_EXERCISE GOAL_
Starting at the line that contains "TFT3 pin SDI: D19 -> D15", print each line exactly through the end of the listing. Skip any pictures and add nothing.

_RECORDS SUPPLIED_
※
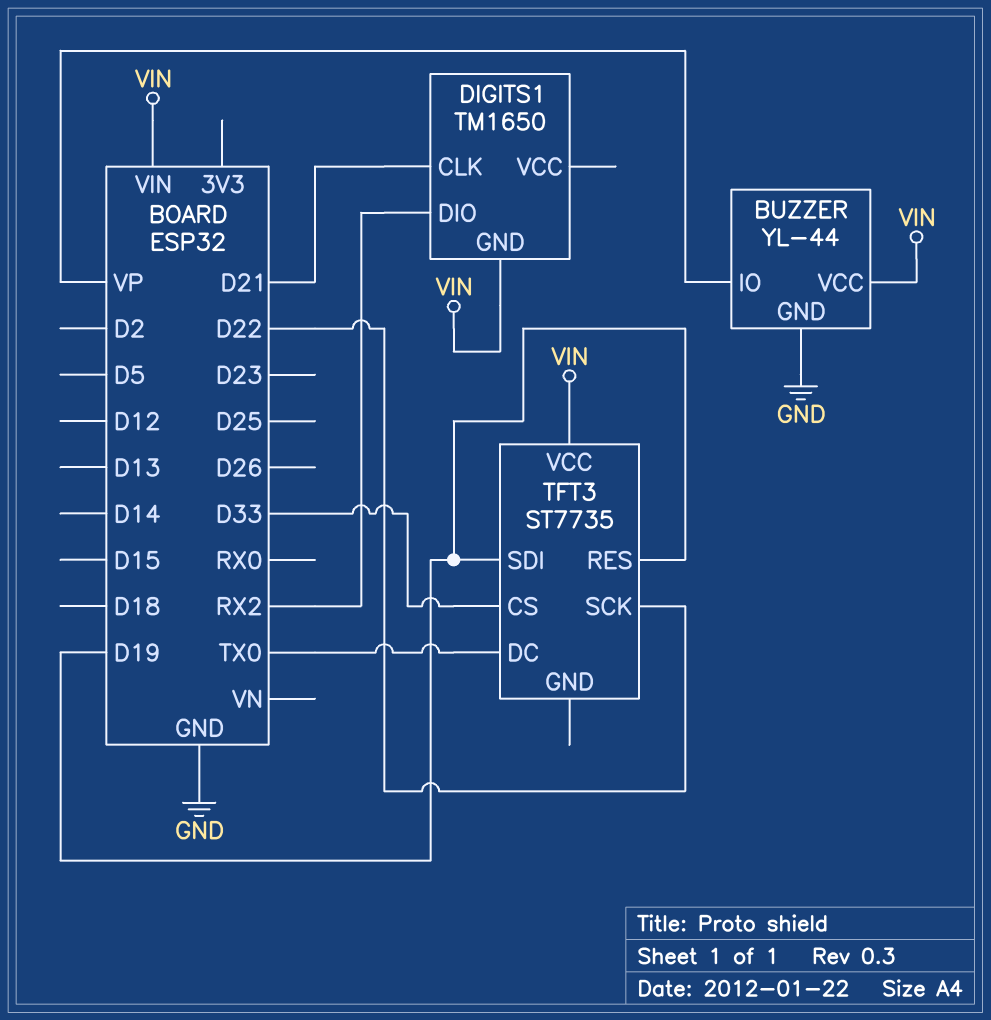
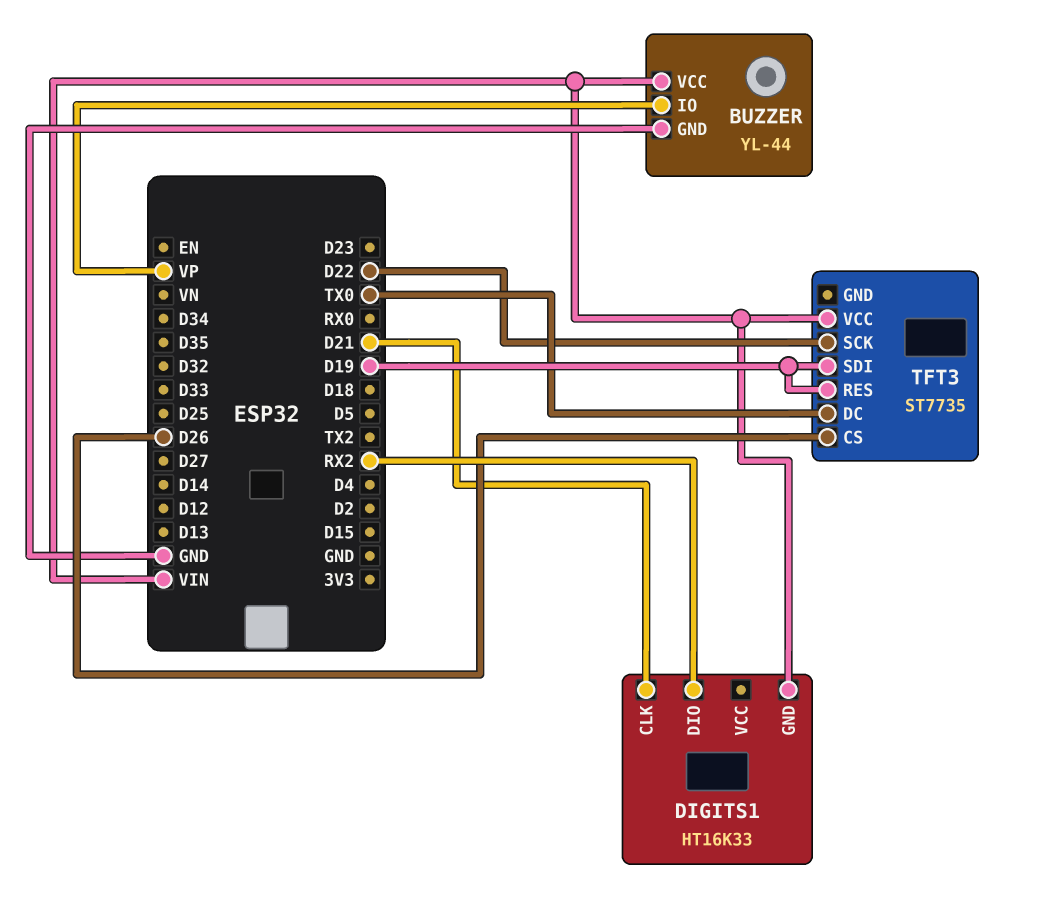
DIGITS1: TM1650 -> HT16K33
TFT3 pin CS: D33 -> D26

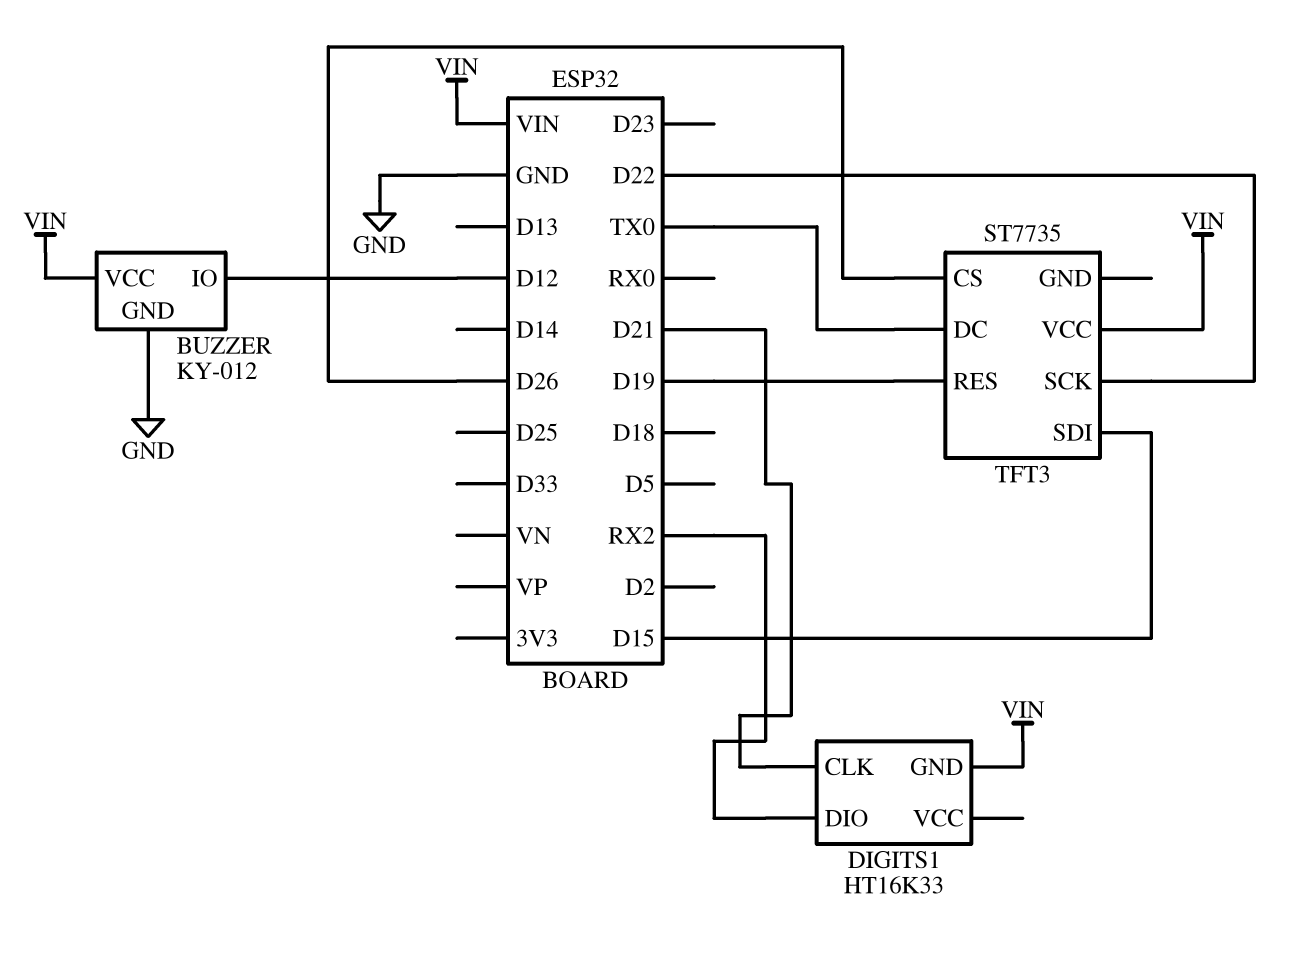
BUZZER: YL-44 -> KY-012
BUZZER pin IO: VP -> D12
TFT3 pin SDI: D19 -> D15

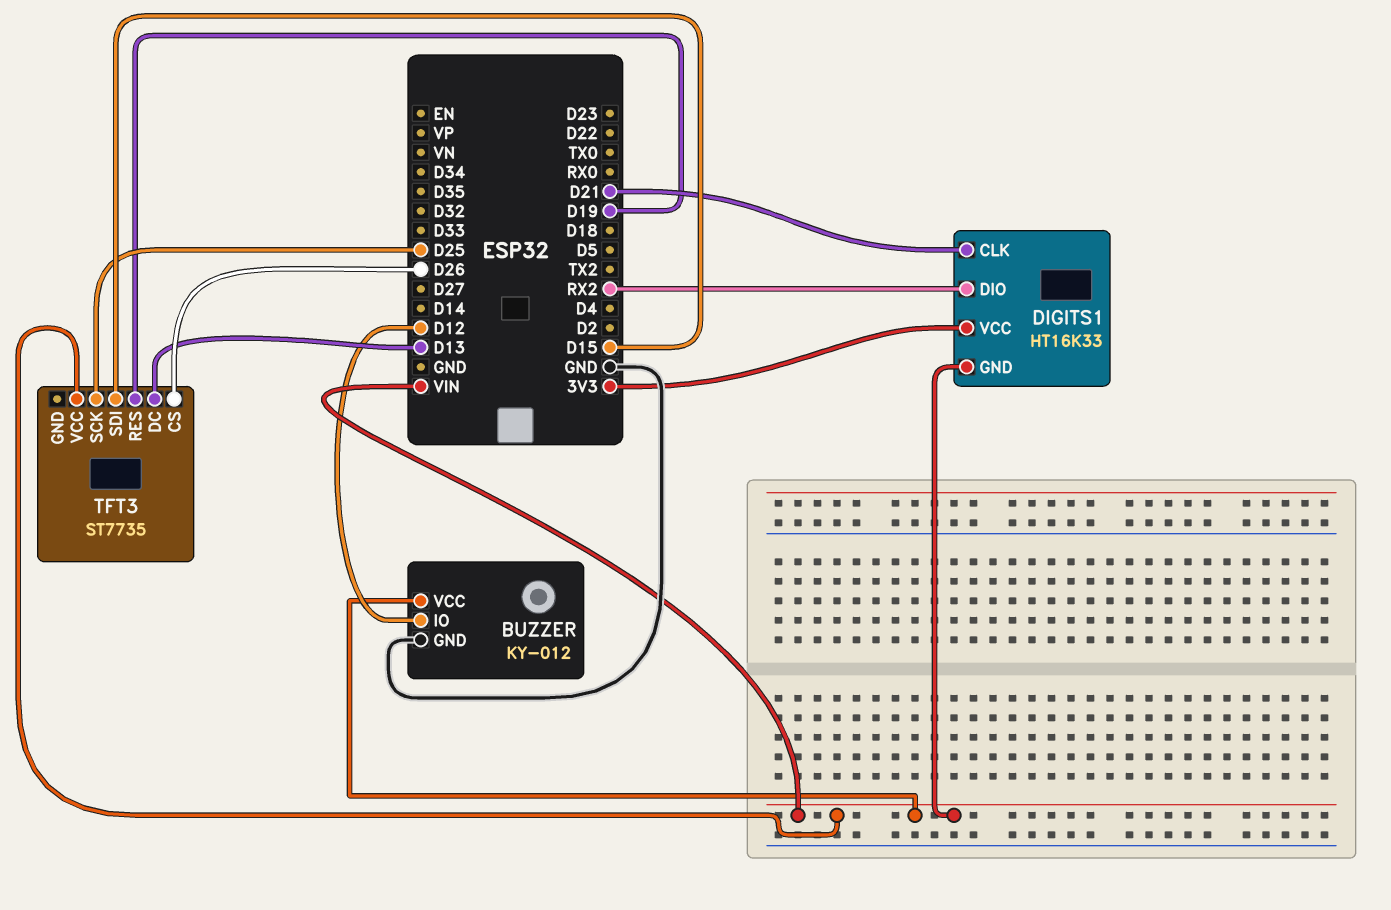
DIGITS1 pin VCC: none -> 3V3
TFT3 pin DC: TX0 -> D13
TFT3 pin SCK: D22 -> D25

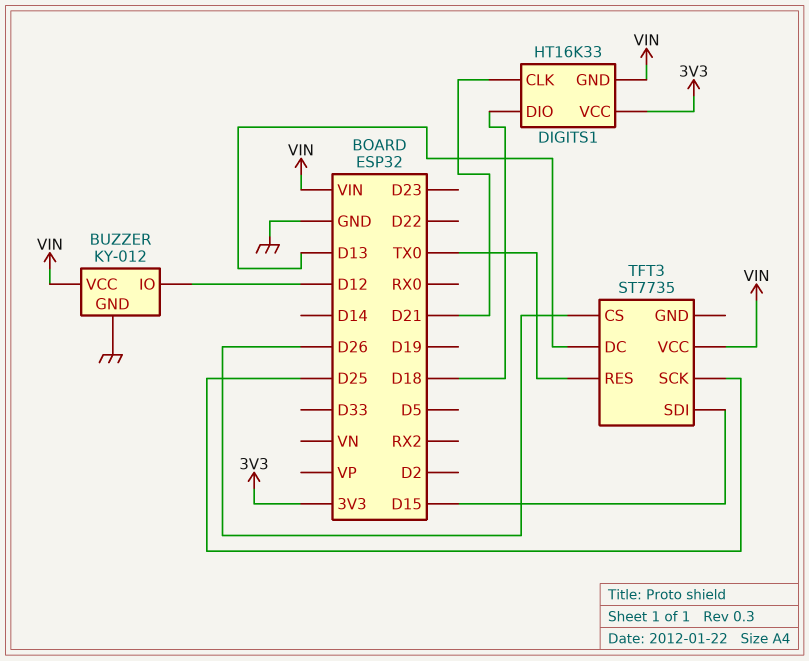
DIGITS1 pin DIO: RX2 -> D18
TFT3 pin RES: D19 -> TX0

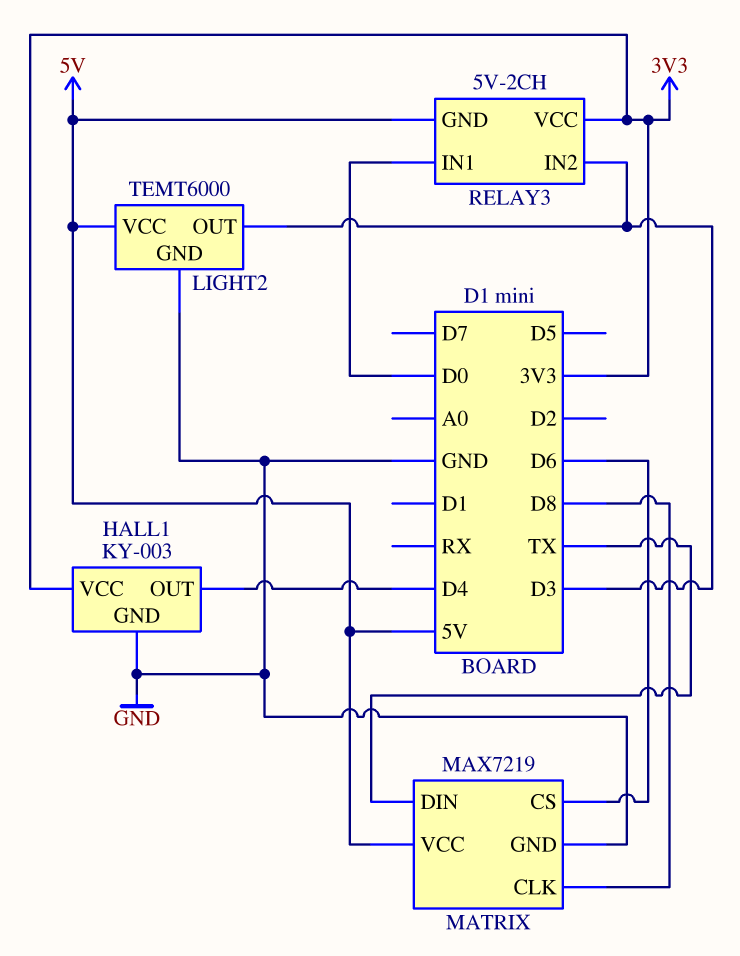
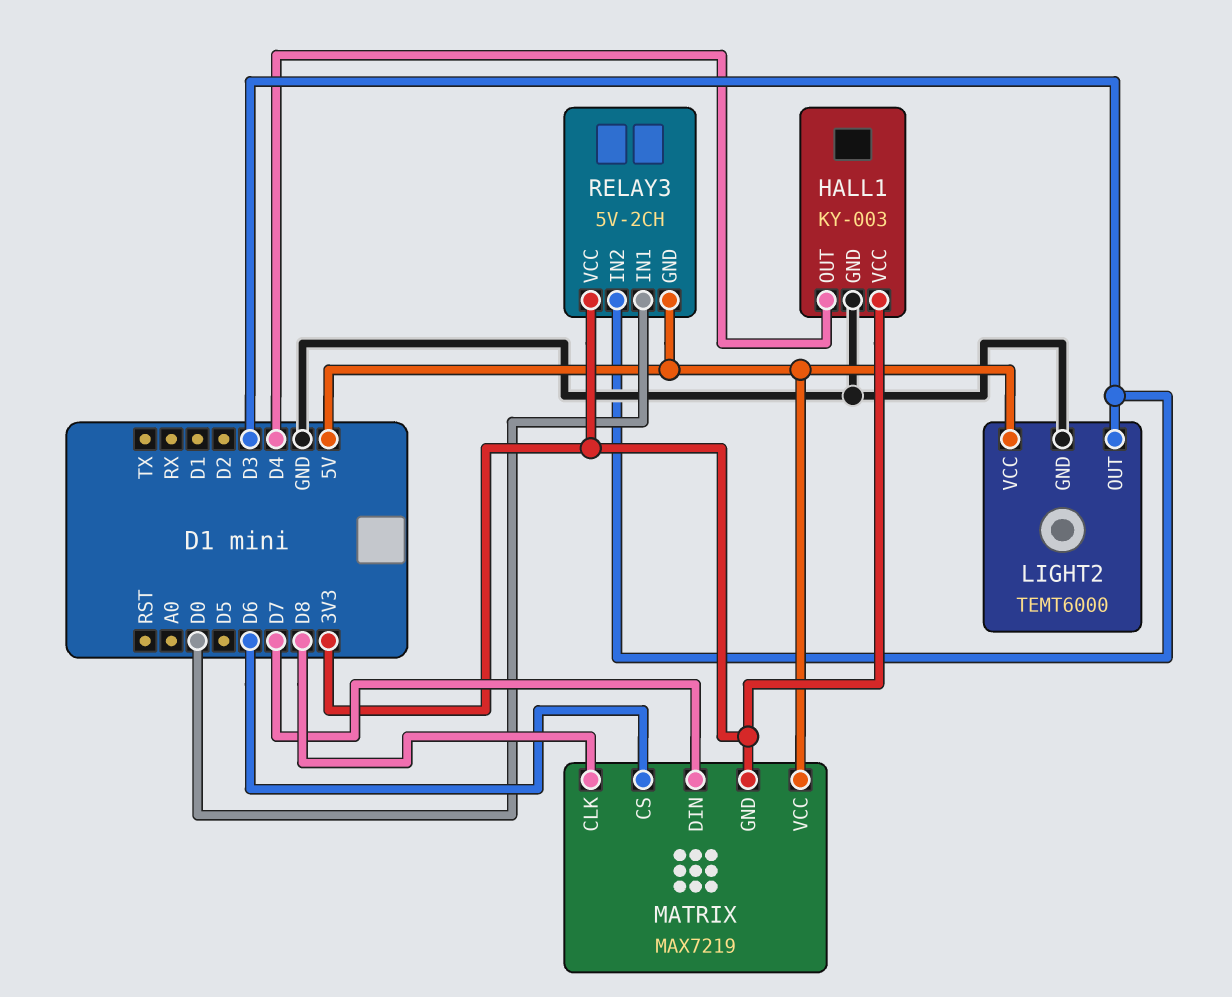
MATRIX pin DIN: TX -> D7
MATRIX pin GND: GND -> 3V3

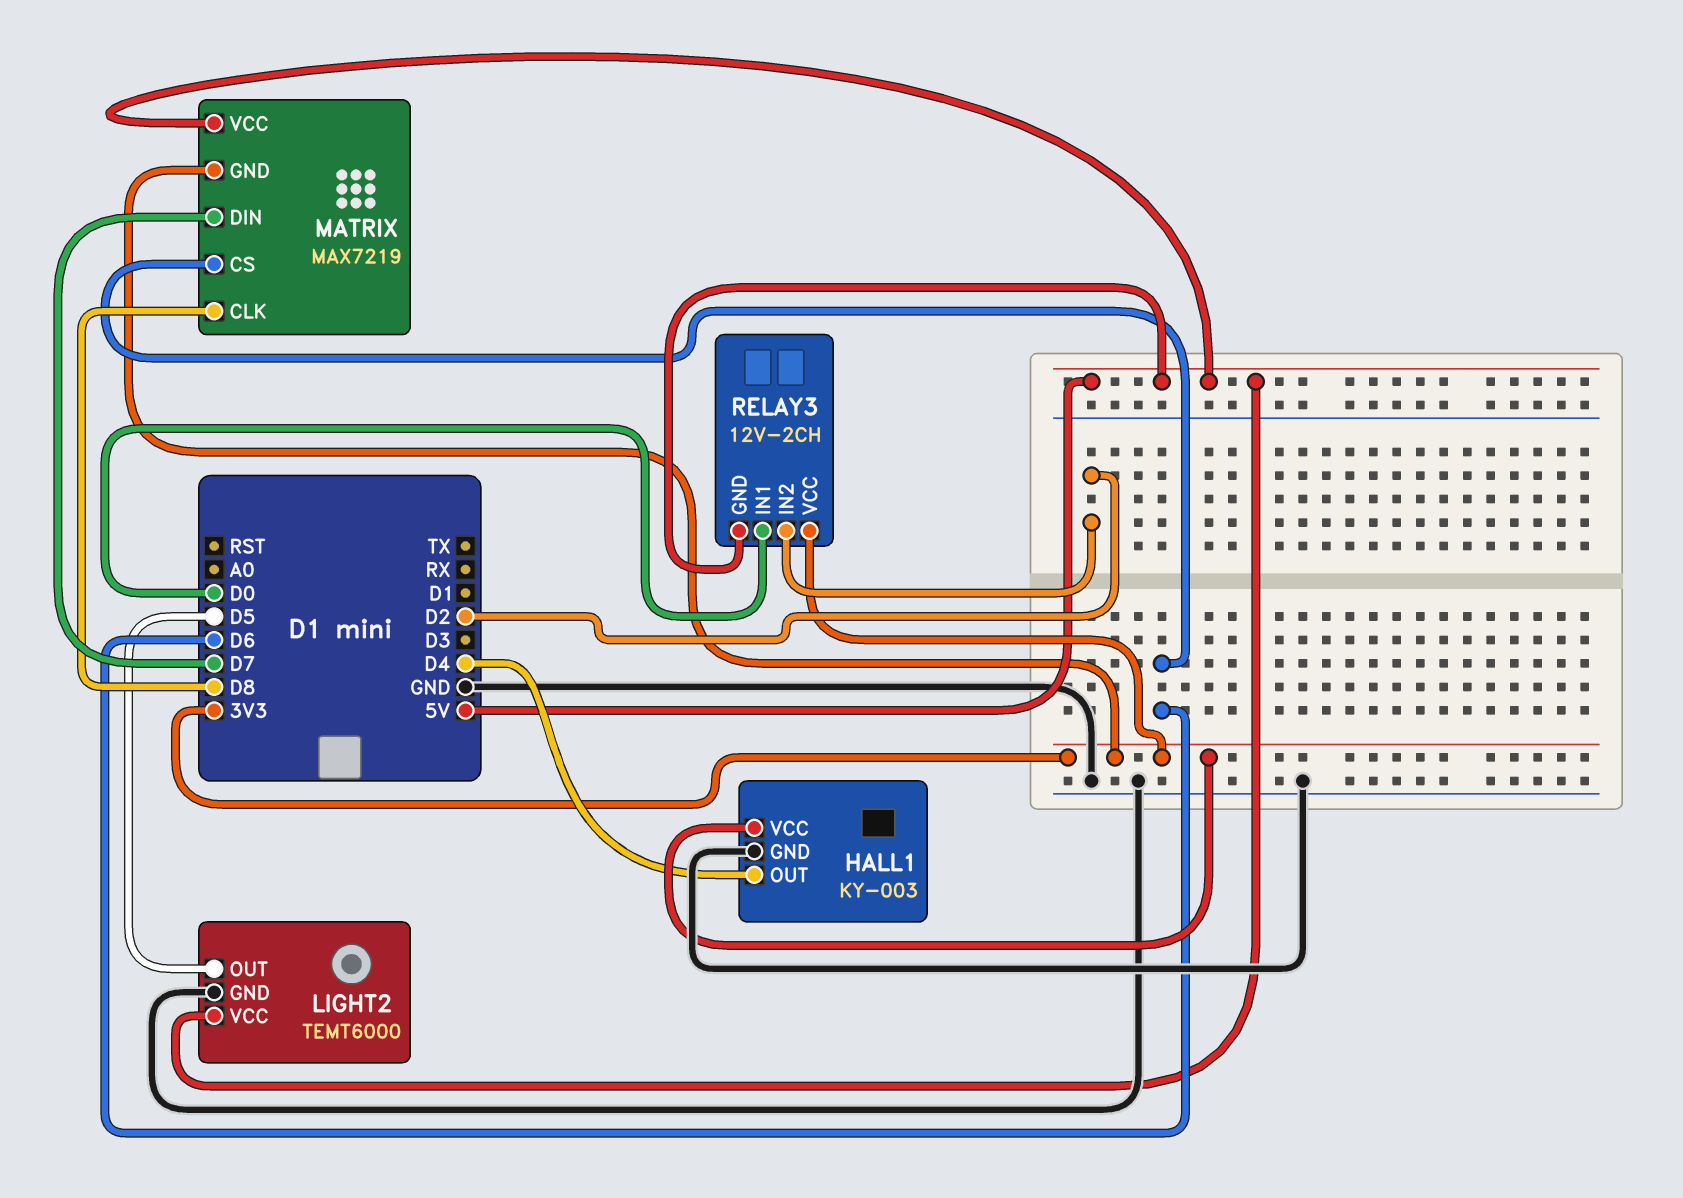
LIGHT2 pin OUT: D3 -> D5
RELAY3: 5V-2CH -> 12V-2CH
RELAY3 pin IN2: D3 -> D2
※
_SOLVED PROBLEM_
TFT3 pin SDI: D19 -> D15

DIGITS1 pin VCC: none -> 3V3
TFT3 pin DC: TX0 -> D13
TFT3 pin SCK: D22 -> D25

DIGITS1 pin DIO: RX2 -> D18
TFT3 pin RES: D19 -> TX0

MATRIX pin DIN: TX -> D7
MATRIX pin GND: GND -> 3V3

LIGHT2 pin OUT: D3 -> D5
RELAY3: 5V-2CH -> 12V-2CH
RELAY3 pin IN2: D3 -> D2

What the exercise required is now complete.